▶ [WORK TO BE COMPLETED]
Every line of the records below from the line with "C102: 47uF (plus" up to and including the line with "U102 pin GND: VBAT -> GND" must be reproduced exactly, and no line outside that range.

▶ [SUPPLIED DATA]
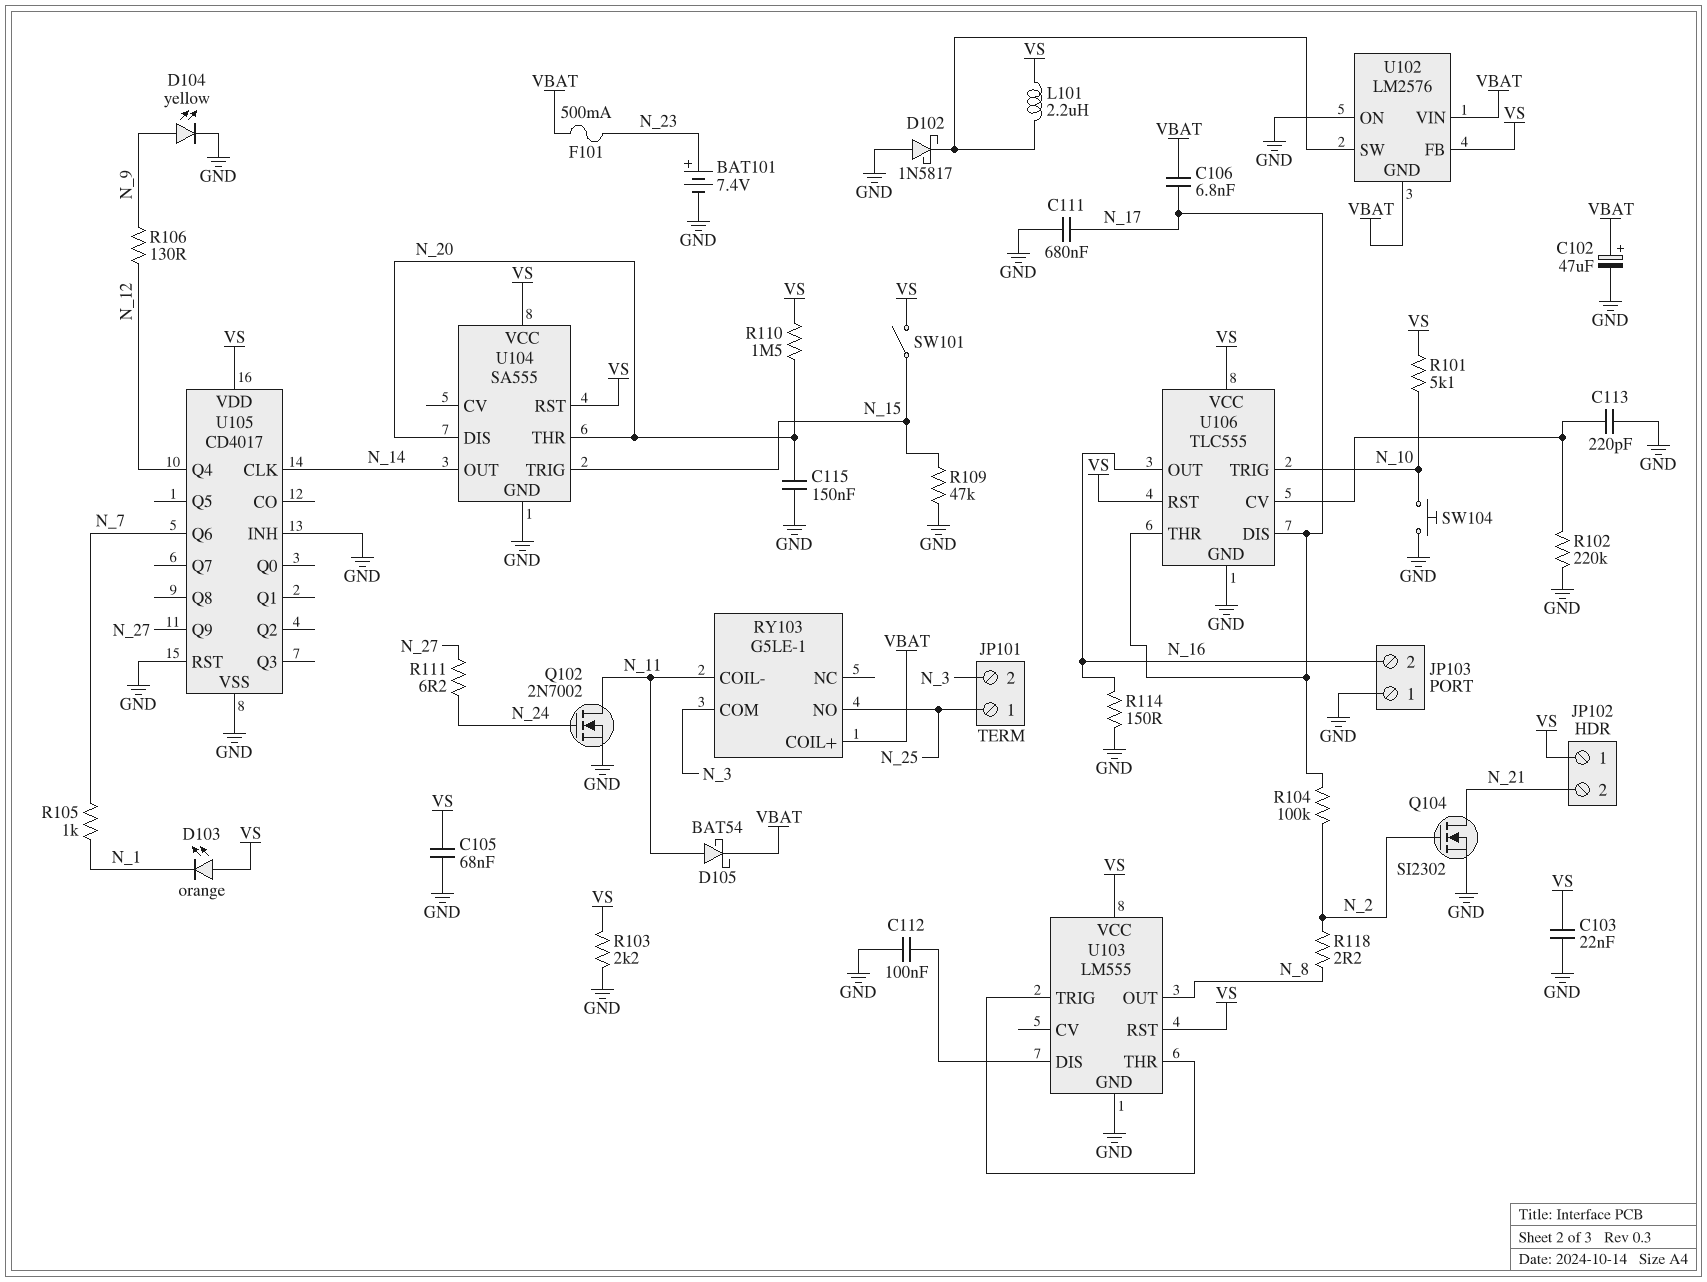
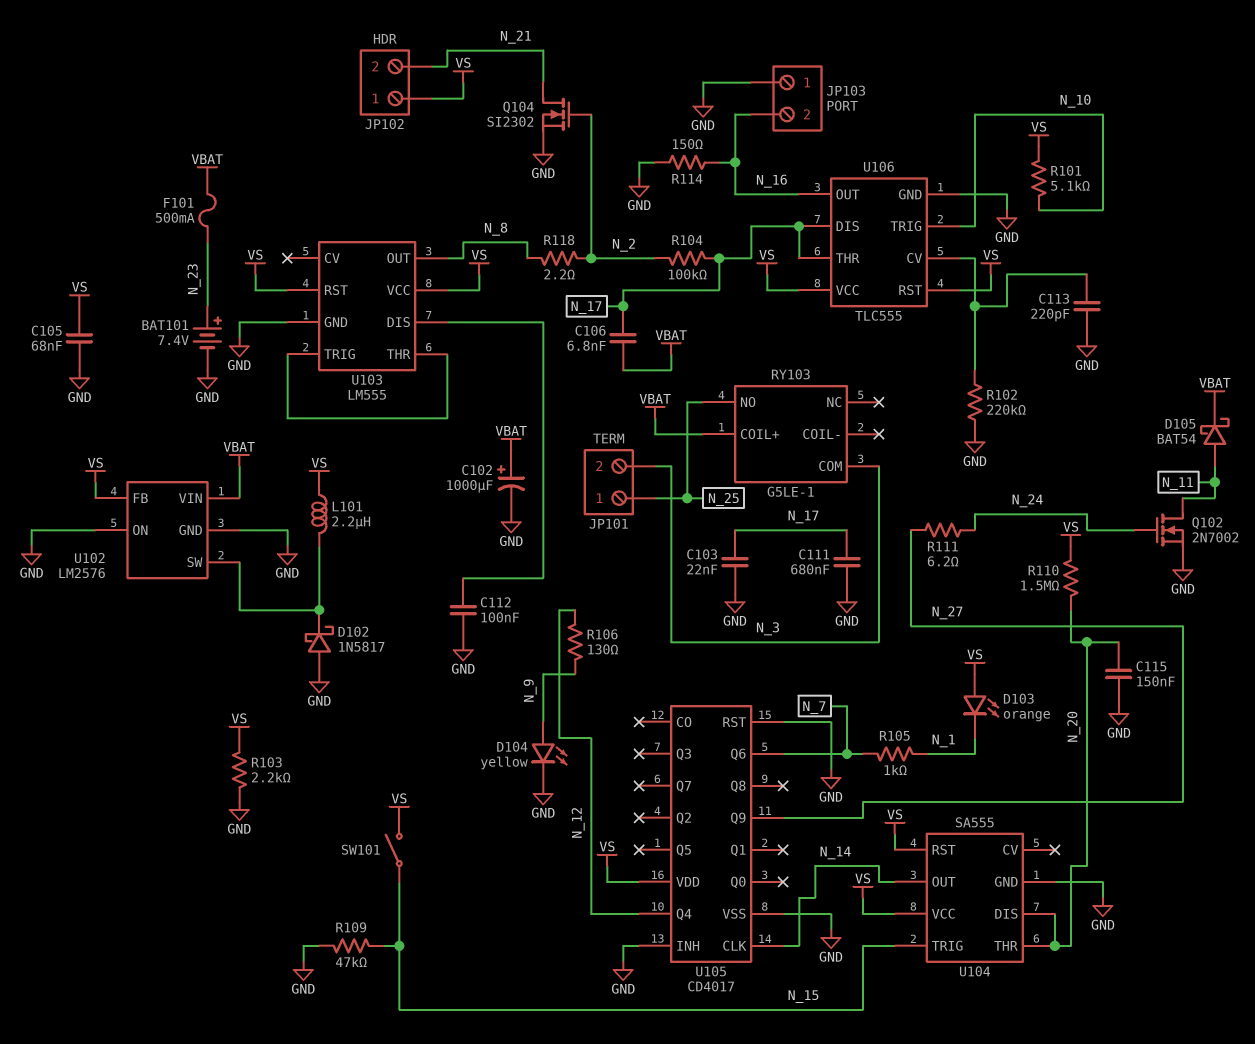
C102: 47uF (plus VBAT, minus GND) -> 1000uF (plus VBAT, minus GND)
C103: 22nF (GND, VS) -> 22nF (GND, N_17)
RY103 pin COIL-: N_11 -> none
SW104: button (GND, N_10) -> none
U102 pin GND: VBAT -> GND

--

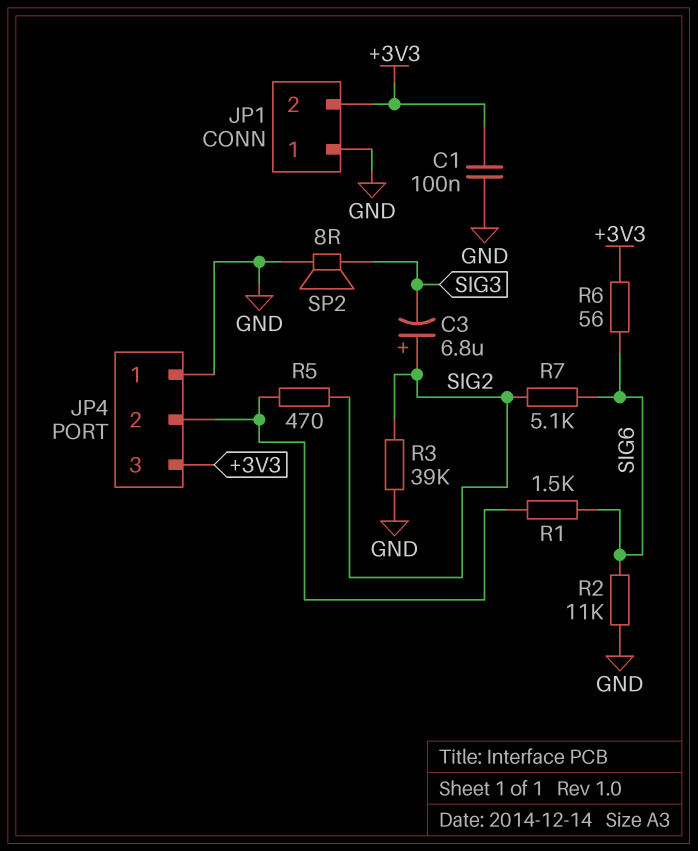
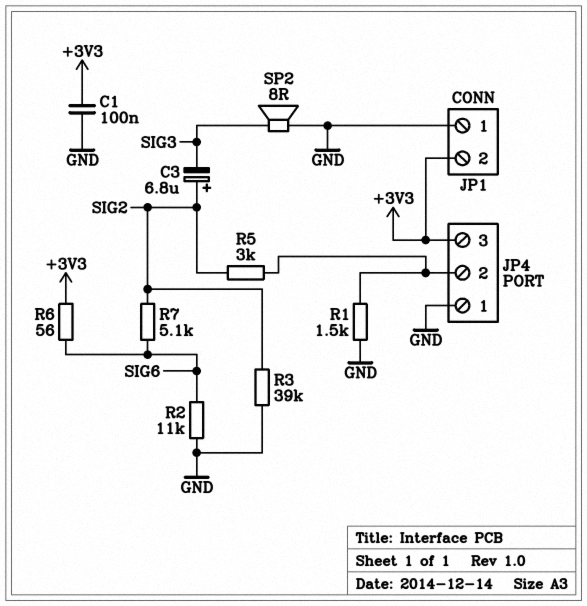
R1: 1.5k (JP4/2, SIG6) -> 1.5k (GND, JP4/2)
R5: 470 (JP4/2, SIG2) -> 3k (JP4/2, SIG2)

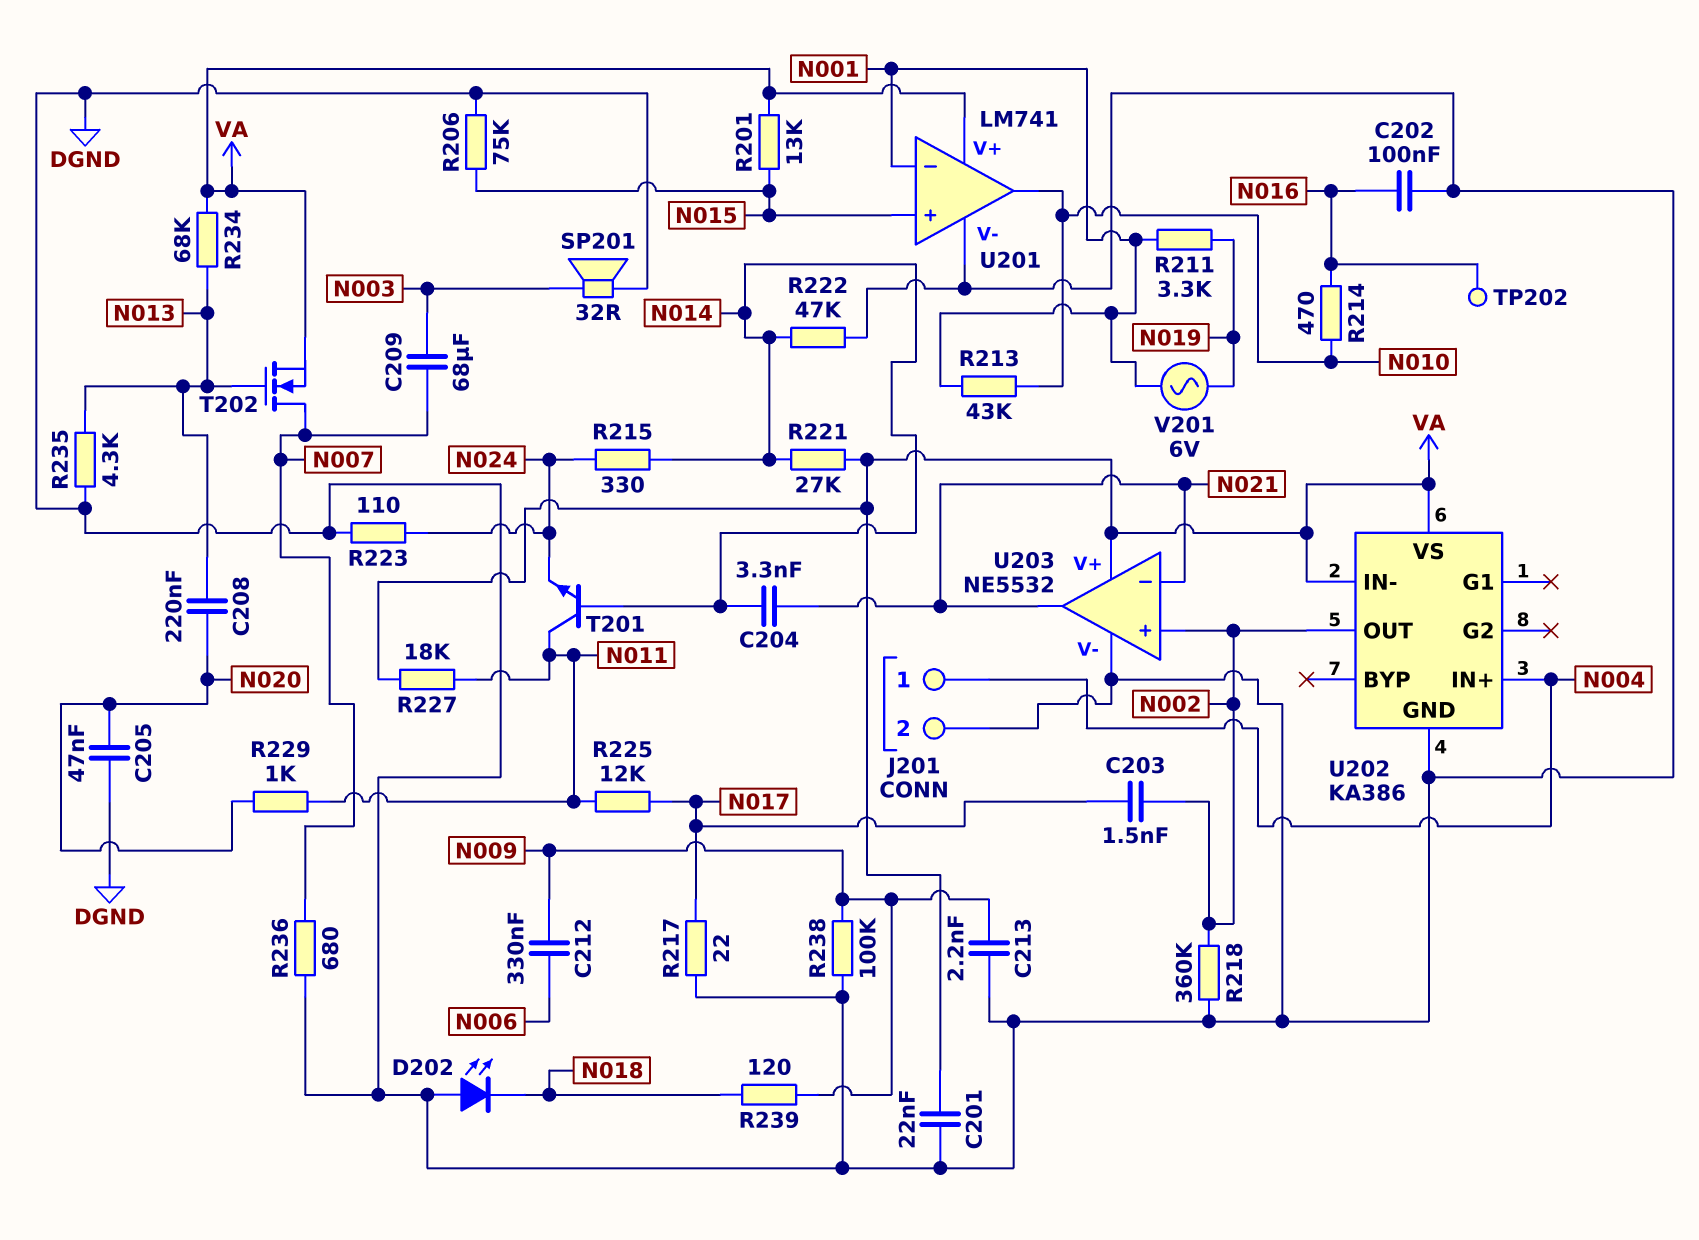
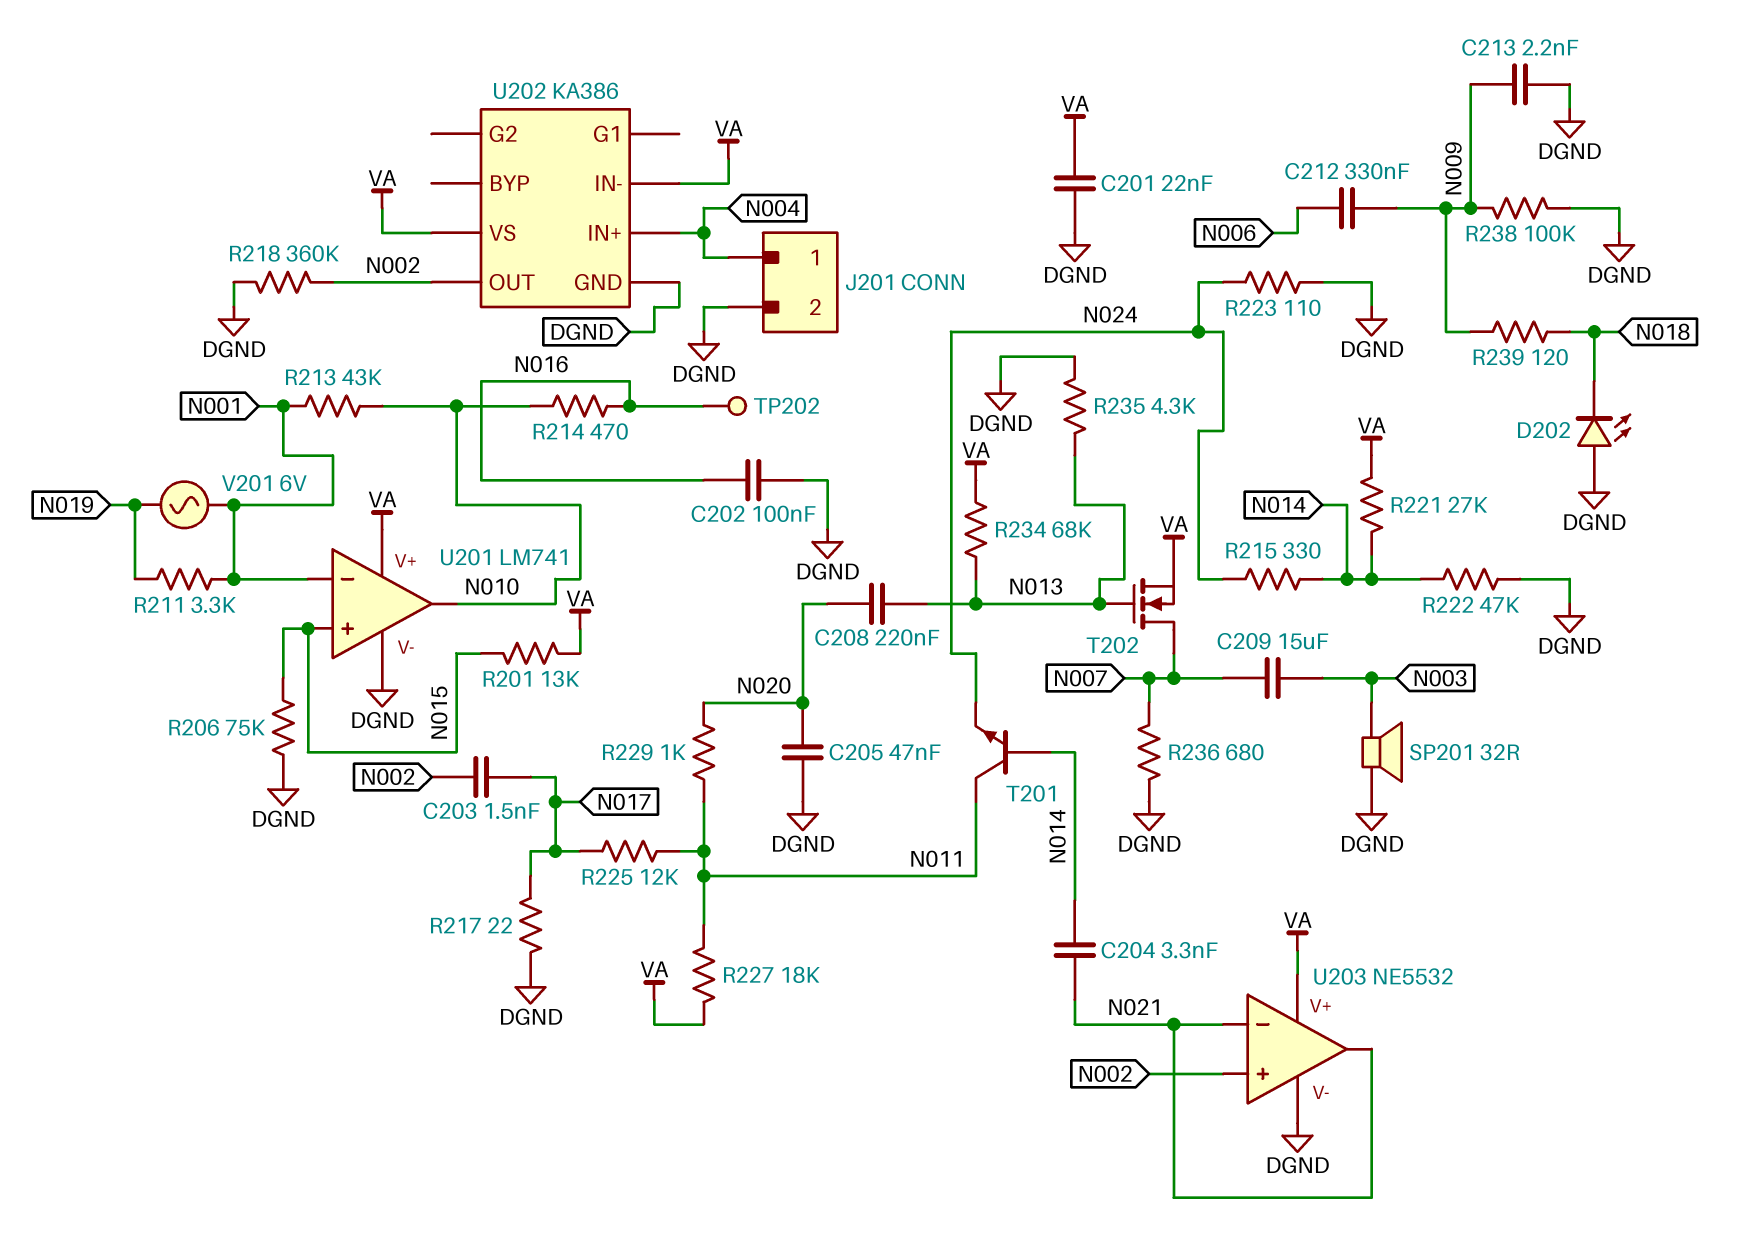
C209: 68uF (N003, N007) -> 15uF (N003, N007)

▶ [ANSWER BELOW]
C102: 47uF (plus VBAT, minus GND) -> 1000uF (plus VBAT, minus GND)
C103: 22nF (GND, VS) -> 22nF (GND, N_17)
RY103 pin COIL-: N_11 -> none
SW104: button (GND, N_10) -> none
U102 pin GND: VBAT -> GND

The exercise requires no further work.